- Required task
How many lines in the listing below contain the string "time"? Reply with the number alone.

(Data excerpts)
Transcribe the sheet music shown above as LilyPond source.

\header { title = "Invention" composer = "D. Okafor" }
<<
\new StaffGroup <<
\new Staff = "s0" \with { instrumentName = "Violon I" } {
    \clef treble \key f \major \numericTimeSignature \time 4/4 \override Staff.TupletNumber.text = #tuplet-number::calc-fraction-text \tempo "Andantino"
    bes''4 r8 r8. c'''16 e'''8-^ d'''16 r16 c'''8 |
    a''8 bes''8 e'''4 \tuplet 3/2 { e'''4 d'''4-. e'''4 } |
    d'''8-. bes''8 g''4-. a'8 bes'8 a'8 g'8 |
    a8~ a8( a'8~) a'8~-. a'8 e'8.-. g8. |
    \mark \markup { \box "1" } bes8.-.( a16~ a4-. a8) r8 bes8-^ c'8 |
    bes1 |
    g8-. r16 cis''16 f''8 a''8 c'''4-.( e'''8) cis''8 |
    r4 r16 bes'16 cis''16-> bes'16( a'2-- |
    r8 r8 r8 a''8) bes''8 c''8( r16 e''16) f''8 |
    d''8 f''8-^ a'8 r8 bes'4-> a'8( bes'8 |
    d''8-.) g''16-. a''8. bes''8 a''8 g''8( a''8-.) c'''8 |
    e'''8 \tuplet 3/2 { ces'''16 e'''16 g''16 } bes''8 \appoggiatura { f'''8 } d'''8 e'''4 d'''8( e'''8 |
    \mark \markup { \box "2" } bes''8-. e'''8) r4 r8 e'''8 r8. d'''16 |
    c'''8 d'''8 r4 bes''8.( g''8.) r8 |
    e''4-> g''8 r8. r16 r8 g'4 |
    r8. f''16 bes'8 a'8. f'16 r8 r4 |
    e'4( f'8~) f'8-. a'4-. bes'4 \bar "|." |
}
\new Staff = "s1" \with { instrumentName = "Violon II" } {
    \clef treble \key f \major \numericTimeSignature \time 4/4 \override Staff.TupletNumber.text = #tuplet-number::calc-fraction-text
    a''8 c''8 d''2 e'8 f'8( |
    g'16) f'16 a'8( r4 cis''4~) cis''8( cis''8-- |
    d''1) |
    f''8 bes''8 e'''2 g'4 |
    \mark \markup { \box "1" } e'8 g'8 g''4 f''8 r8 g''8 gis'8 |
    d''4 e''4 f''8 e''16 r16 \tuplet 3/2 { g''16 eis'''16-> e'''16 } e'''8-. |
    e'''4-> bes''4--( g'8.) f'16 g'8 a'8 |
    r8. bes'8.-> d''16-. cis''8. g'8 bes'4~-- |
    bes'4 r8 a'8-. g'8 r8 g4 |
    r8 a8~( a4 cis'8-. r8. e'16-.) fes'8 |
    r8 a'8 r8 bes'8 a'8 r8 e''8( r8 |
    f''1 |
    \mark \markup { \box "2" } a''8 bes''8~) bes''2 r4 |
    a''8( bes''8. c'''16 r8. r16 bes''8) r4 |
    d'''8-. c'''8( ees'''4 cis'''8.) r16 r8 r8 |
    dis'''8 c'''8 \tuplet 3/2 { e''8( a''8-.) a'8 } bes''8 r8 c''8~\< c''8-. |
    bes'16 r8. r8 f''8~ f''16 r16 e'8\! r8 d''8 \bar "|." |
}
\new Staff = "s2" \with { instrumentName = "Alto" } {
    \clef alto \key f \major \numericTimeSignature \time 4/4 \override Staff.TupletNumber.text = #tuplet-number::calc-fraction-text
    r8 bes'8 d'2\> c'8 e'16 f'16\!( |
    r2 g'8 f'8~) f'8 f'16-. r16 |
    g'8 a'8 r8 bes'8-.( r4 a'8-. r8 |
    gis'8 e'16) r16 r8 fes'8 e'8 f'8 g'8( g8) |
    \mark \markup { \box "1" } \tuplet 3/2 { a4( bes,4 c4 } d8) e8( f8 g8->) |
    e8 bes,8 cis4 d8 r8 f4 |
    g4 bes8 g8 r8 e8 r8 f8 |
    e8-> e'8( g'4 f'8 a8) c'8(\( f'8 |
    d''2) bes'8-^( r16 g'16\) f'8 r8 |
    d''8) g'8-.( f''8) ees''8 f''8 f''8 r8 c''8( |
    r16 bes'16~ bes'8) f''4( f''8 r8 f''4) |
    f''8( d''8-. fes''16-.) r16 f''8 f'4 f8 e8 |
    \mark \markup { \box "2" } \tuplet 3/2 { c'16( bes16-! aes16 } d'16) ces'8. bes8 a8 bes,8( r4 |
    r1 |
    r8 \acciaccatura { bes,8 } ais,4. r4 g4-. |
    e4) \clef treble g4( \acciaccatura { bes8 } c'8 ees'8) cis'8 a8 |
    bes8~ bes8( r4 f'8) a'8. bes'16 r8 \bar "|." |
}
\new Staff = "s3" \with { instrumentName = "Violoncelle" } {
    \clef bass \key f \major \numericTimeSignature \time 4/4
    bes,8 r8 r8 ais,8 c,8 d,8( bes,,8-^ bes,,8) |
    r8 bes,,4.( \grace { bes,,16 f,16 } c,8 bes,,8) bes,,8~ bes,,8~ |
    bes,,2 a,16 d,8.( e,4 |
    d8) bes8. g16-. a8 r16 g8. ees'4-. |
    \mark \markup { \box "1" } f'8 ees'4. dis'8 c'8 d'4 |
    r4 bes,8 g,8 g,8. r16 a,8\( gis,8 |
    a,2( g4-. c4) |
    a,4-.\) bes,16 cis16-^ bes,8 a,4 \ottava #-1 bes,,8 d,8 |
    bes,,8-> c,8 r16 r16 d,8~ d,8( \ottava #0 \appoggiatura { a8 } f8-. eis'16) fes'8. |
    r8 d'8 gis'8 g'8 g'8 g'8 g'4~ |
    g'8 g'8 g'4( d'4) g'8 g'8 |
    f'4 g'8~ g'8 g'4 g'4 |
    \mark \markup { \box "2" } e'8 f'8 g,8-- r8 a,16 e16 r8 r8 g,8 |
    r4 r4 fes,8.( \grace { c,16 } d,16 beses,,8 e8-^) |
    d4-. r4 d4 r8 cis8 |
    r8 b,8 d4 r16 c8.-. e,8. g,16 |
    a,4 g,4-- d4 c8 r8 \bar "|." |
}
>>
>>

- Correct response
4